Within the lines below, find those that hold the string "blue" and copy each one.

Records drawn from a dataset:
.....
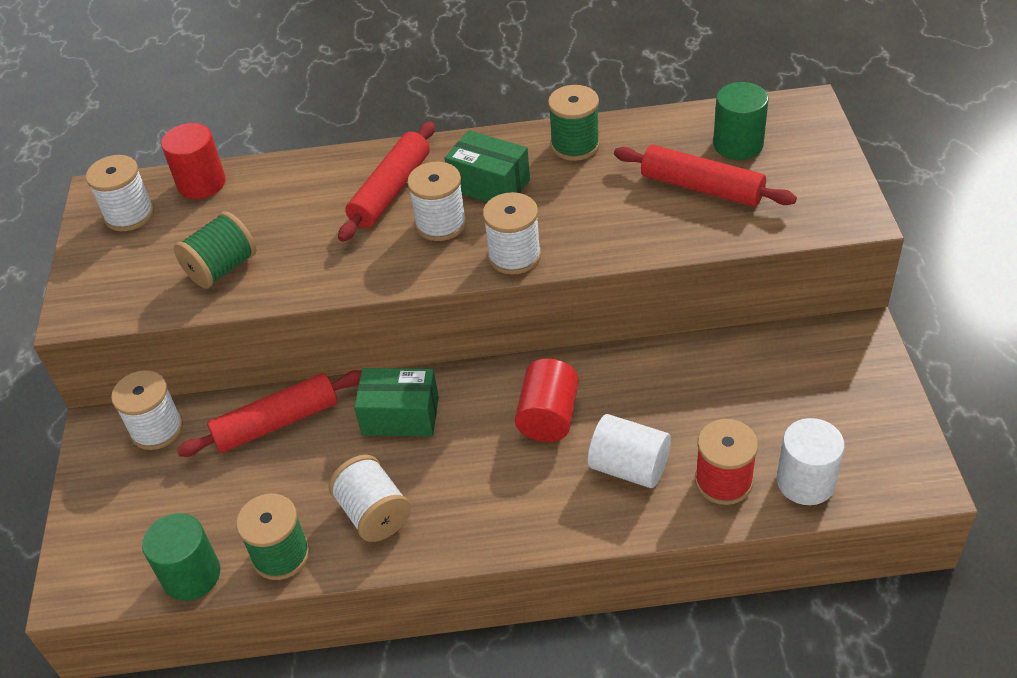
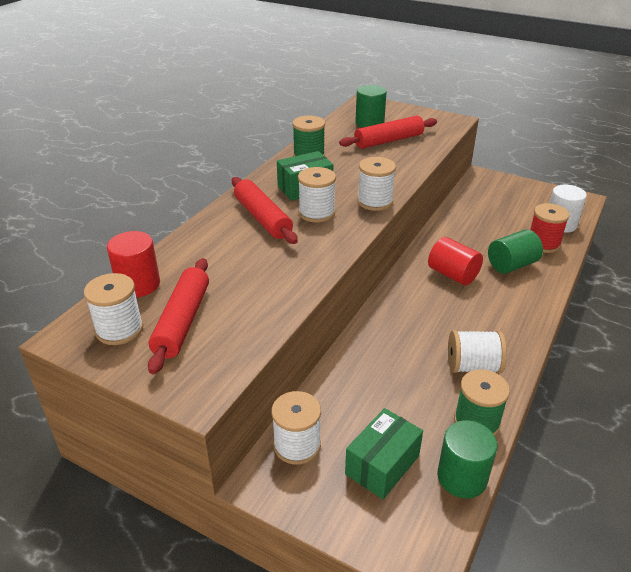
camera: 60 degrees left, 10 degrees down
green spool [174,211,257,289] -> none
red rolling pin [177,370,362,457] -> red rolling pin moved to [148,258,209,374]
green box [354,368,439,437] -> green box moved to [345,408,423,499]
white cylinder [588,414,671,488] -> green cylinder [488,229,543,274]

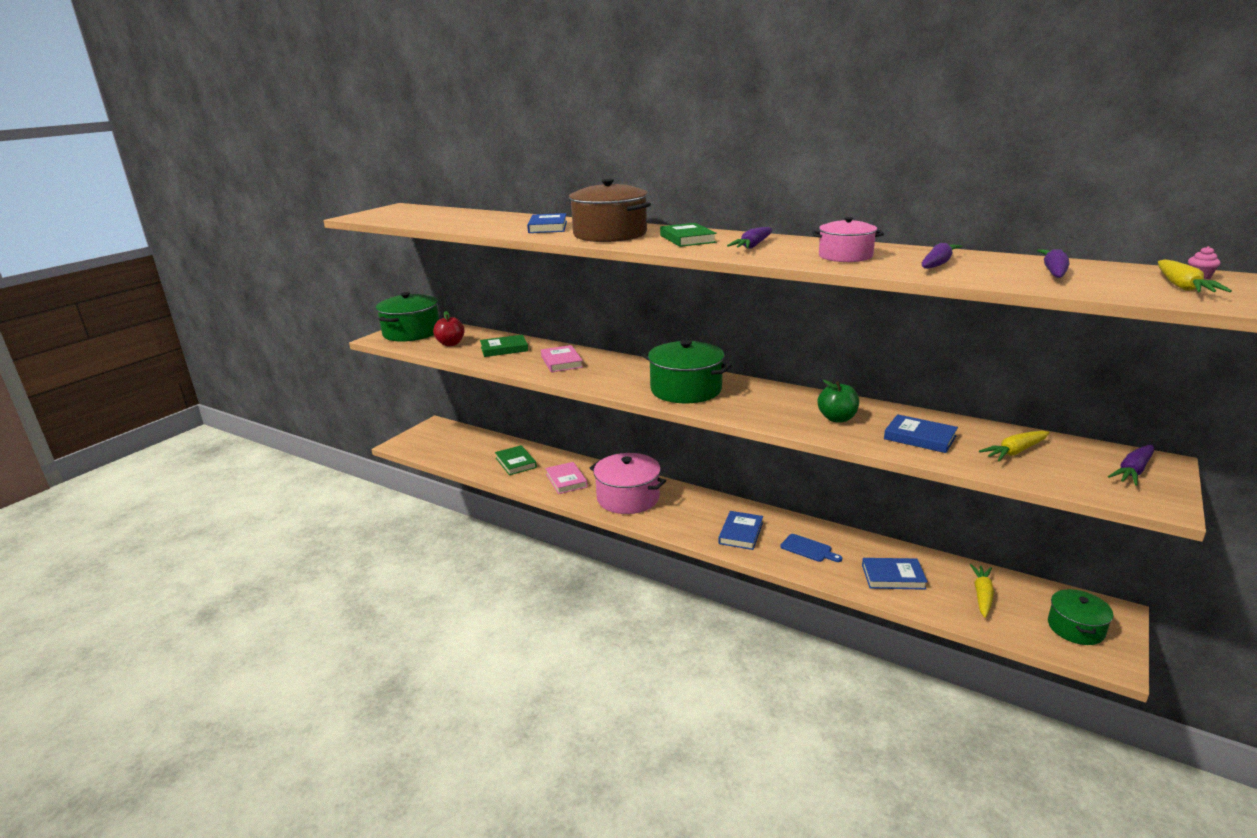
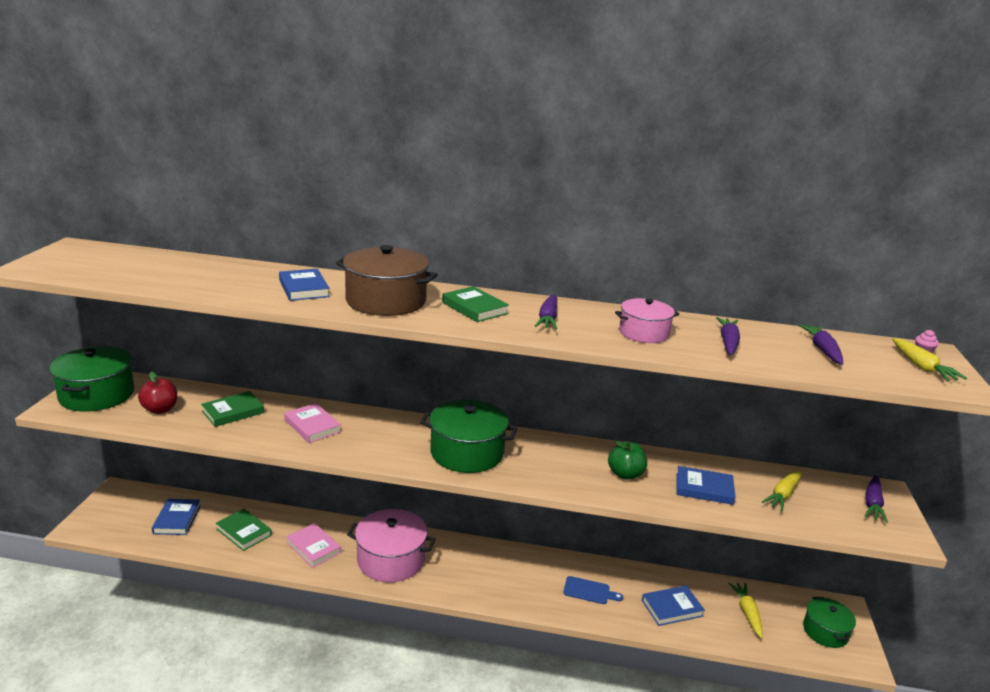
camera: 25 degrees left, 0 degrees up
blue book [718,511,763,550] -> blue book moved to [152,499,201,535]

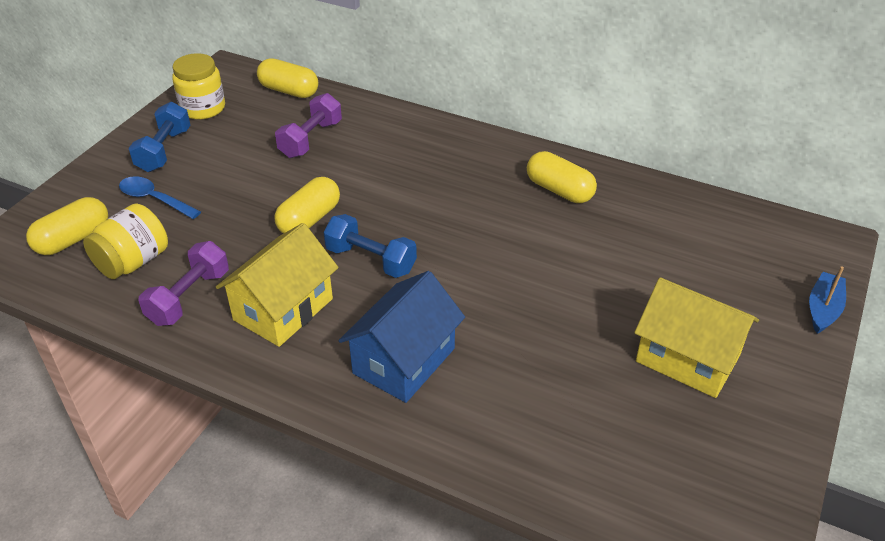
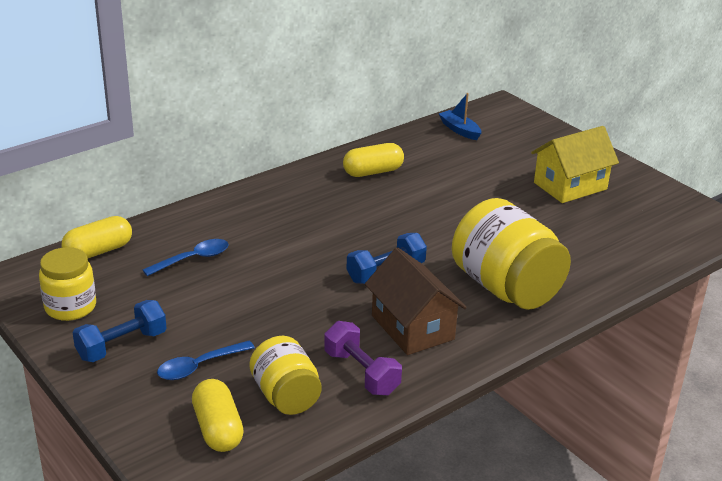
camera: 65 degrees left, 10 degrees down
blue dumbbell [129,102,190,172] -> blue dumbbell turned 75 degrees counterclockwise [73,300,166,362]
yellow house [216,223,339,347] -> brown house [365,247,467,355]
purple dumbbell [275,93,342,158] -> blue spoon [143,239,229,276]
yellow capsule [275,177,340,234] -> none
blue house [339,271,465,403] -> yellow jar [452,198,571,310]
blue boat [809,266,846,334] -> blue boat moved to [439,93,481,140]

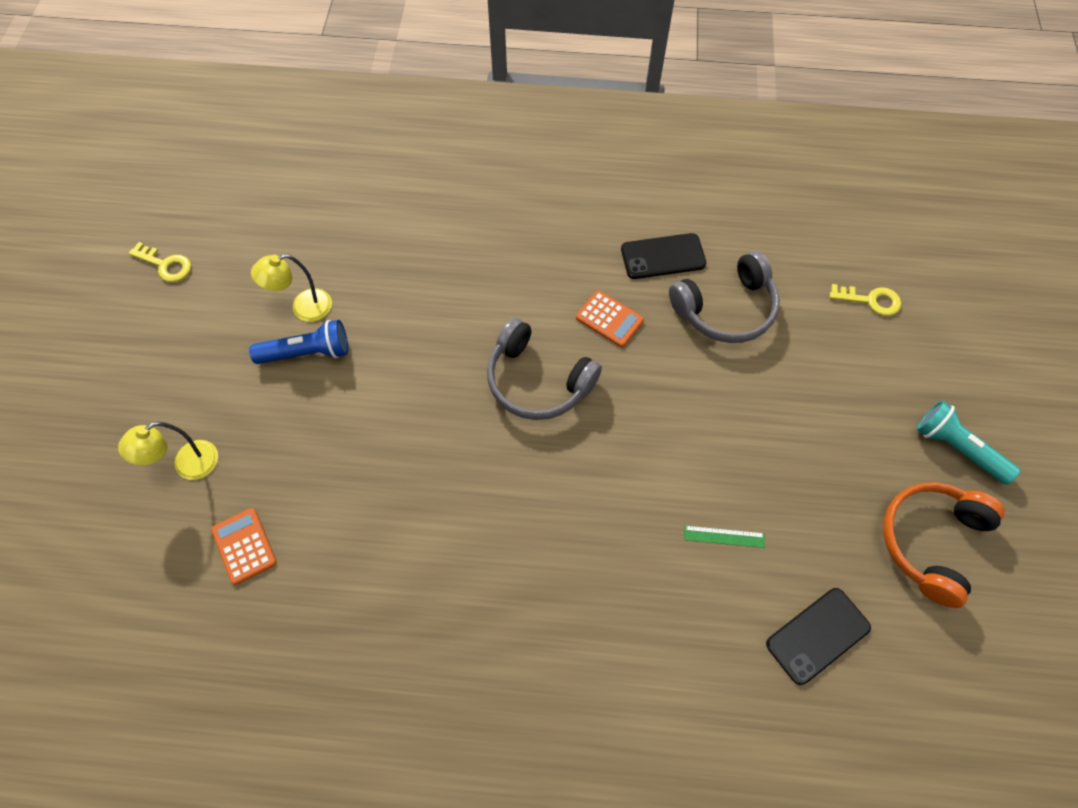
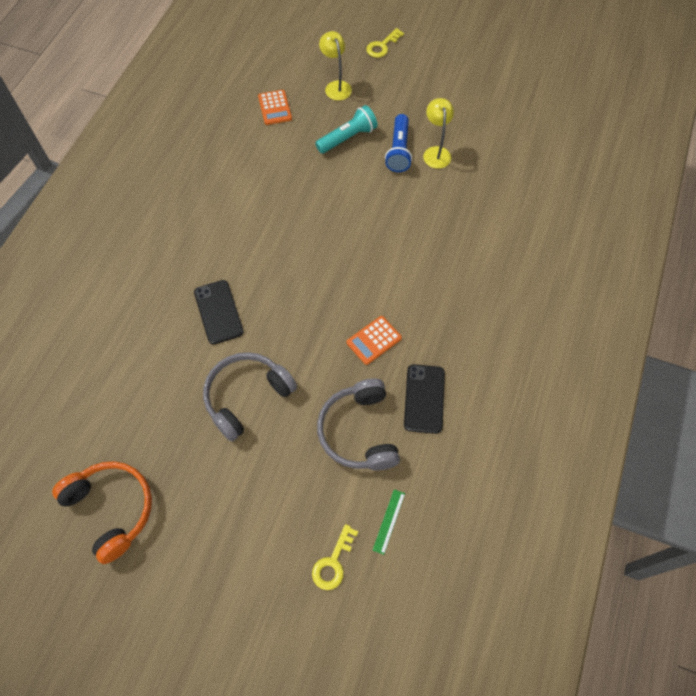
camera: 105 degrees right, 0 degrees up
yellow key [129,242,191,282] -> yellow key moved to [366,28,404,58]
orange calculator [211,508,277,585] -> orange calculator turned 90 degrees clockwise [258,90,292,125]
grey headphones [487,318,602,420] -> grey headphones moved to [203,352,297,441]
green ruler [684,525,765,548] -> green ruler moved to [373,489,405,555]
black phone [766,588,871,685] -> black phone moved to [194,280,244,345]
turquoise flashlight [916,400,1020,485] -> turquoise flashlight moved to [315,105,378,154]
.....
*WRITTEN RESPONSE*.
blue book [718,511,763,550] -> blue book moved to [152,499,201,535]
blue dumbbell [129,102,190,172] -> blue dumbbell turned 75 degrees counterclockwise [73,300,166,362]
purple dumbbell [275,93,342,158] -> blue spoon [143,239,229,276]
blue house [339,271,465,403] -> yellow jar [452,198,571,310]
blue boat [809,266,846,334] -> blue boat moved to [439,93,481,140]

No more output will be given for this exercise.